* [Edit difference data]:
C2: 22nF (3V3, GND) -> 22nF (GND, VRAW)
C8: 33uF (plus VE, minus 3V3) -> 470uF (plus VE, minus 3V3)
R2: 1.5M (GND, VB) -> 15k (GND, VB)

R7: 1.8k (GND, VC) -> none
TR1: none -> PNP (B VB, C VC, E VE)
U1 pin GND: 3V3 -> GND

* [GOAL OF THE EXERCISE]: Could you restate every entry verbatim, please?

* [EXERCISE ANSWER]:
C2: 22nF (3V3, GND) -> 22nF (GND, VRAW)
C8: 33uF (plus VE, minus 3V3) -> 470uF (plus VE, minus 3V3)
R2: 1.5M (GND, VB) -> 15k (GND, VB)

R7: 1.8k (GND, VC) -> none
TR1: none -> PNP (B VB, C VC, E VE)
U1 pin GND: 3V3 -> GND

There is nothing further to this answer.